→ WHAT YOU ARE ASKED TO DO
Lines in the data below that contain the word "pyramid" are to be copied.

→ MATERIAL SUPPLIED
---

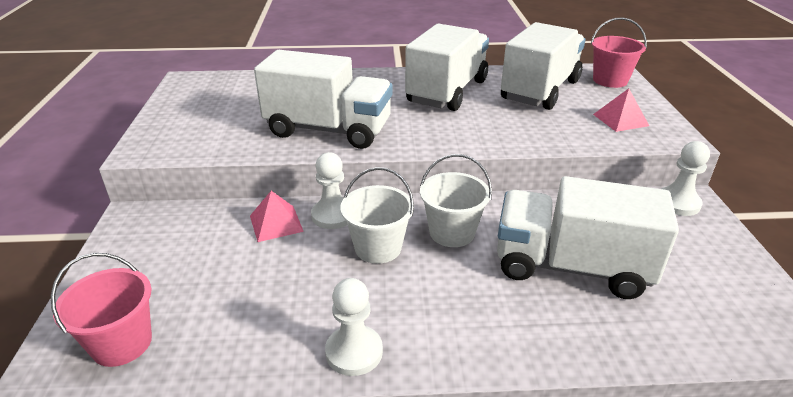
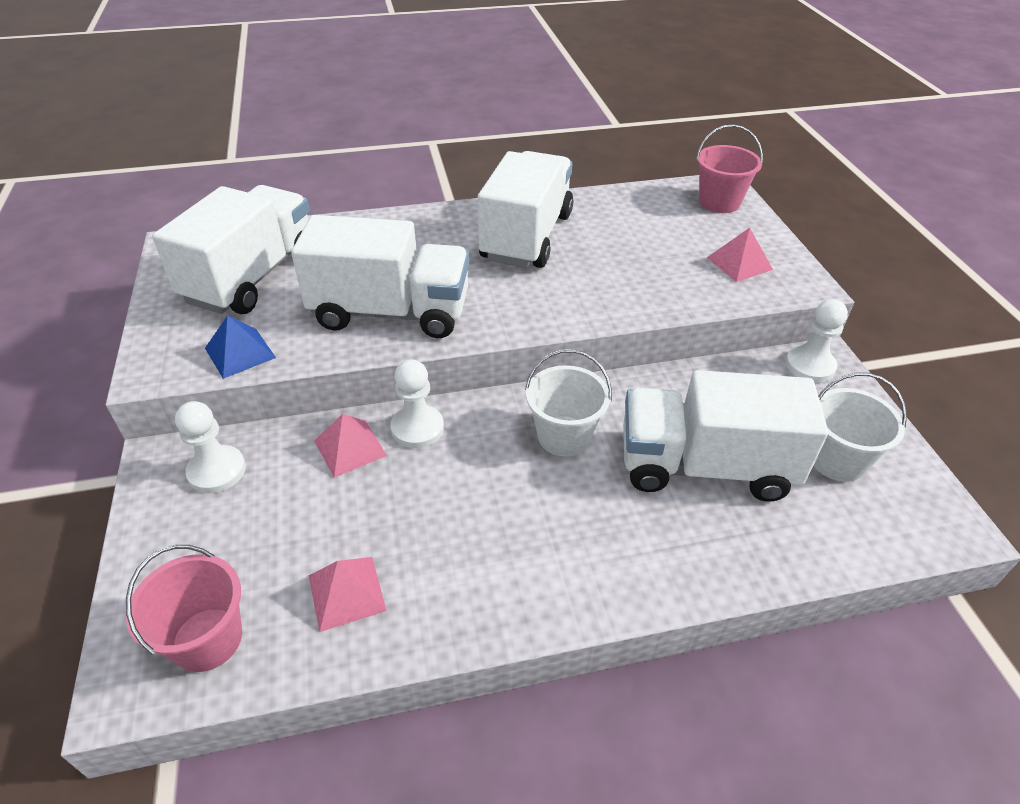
camera: 10 degrees left, 10 degrees up
(207, 145) = (240, 353): none -> blue pyramid
(242, 324) = (346, 592): none -> pink pyramid
(354, 352) = (485, 610): white pawn -> white pawn (217, 471)
(378, 248) = (482, 468): white bucket -> white bucket (837, 460)
(540, 90) = (639, 225): white truck -> white truck (252, 277)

---

→ RESPONSE TO THIS EXERCISE
(207, 145) = (240, 353): none -> blue pyramid
(242, 324) = (346, 592): none -> pink pyramid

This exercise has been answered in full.